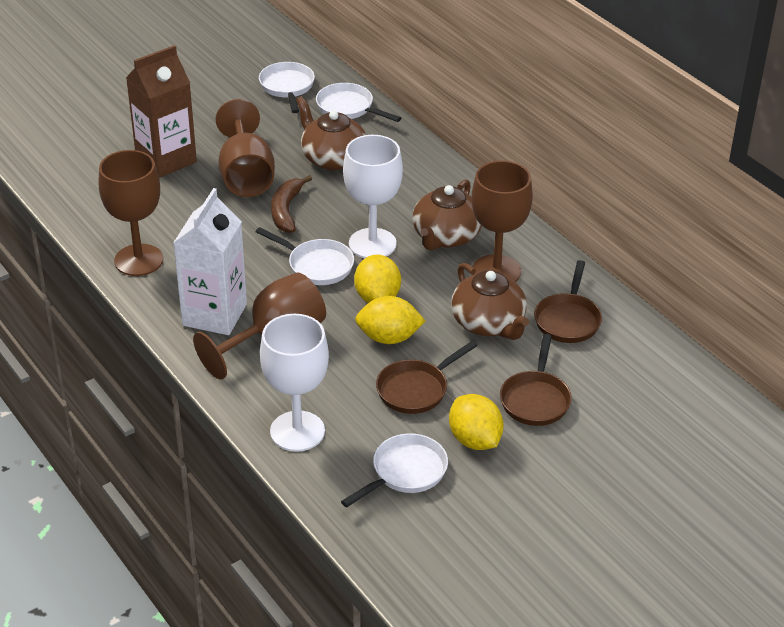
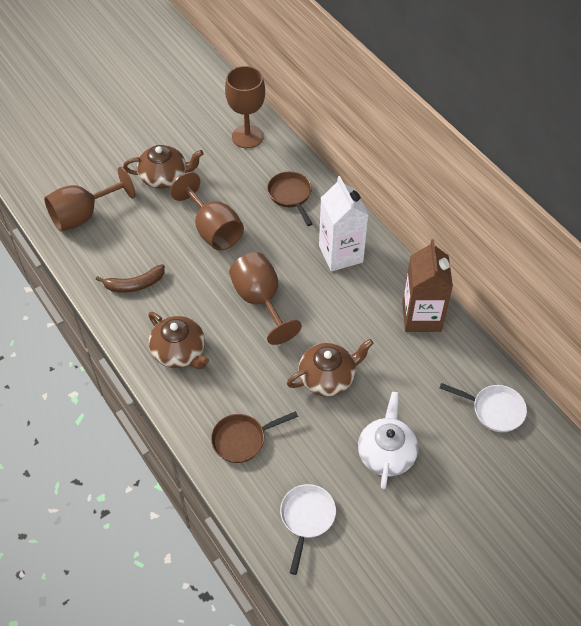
brown pan: 3 -> 2
white goblet: 2 -> 0
white pan: 4 -> 2
white teapot: 0 -> 1
yellow lemon: 3 -> 0

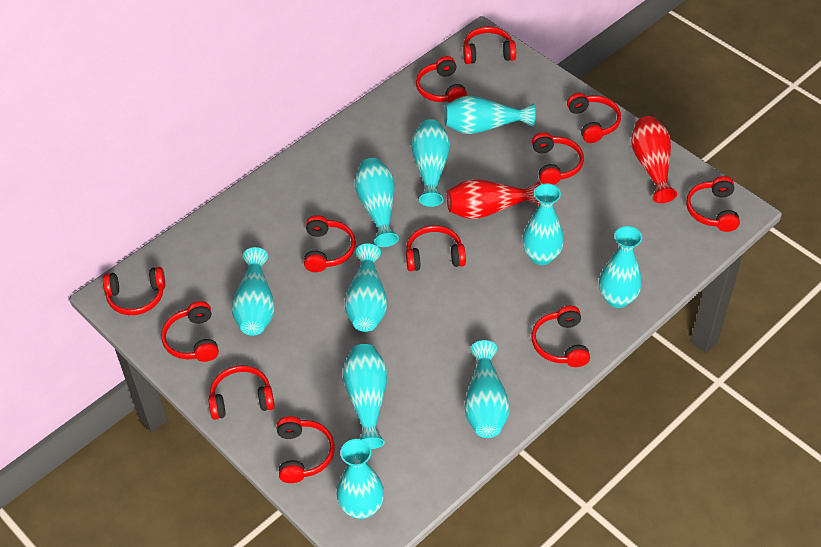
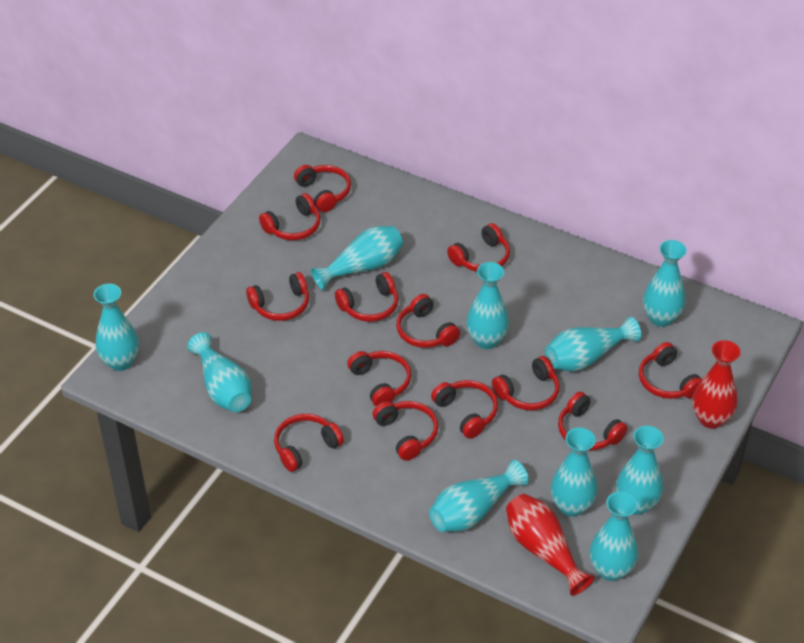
red headphones: 12 -> 13

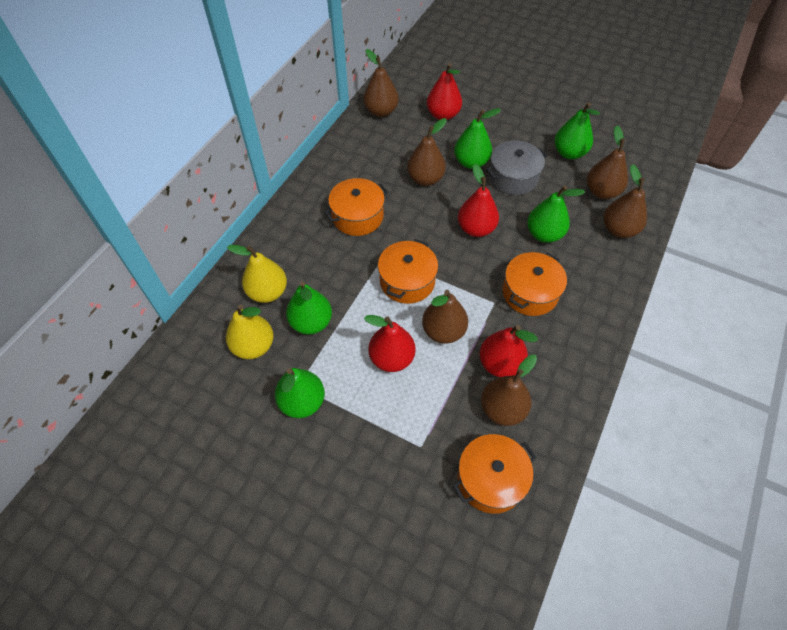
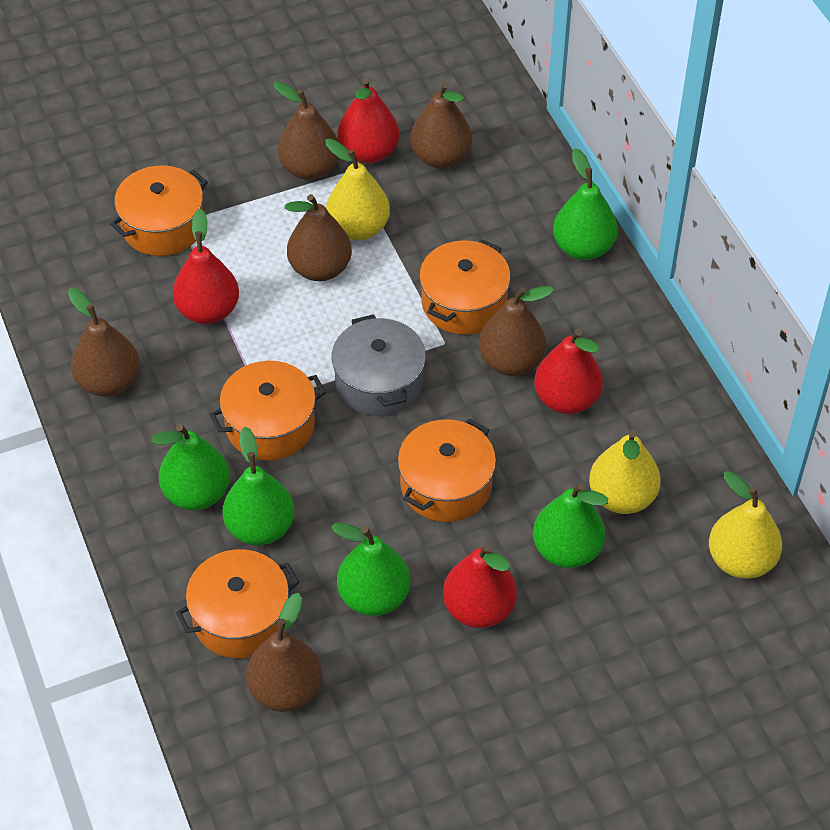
orange pot: 4 -> 5
yellow pear: 2 -> 3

---+---

* TASK ITEM: The pictures stay out; everything else in the records above must be repeated exactly.

* OUTPUT OF THE EXERCISE:
brown pan: 3 -> 2
white goblet: 2 -> 0
white pan: 4 -> 2
white teapot: 0 -> 1
yellow lemon: 3 -> 0

red headphones: 12 -> 13

orange pot: 4 -> 5
yellow pear: 2 -> 3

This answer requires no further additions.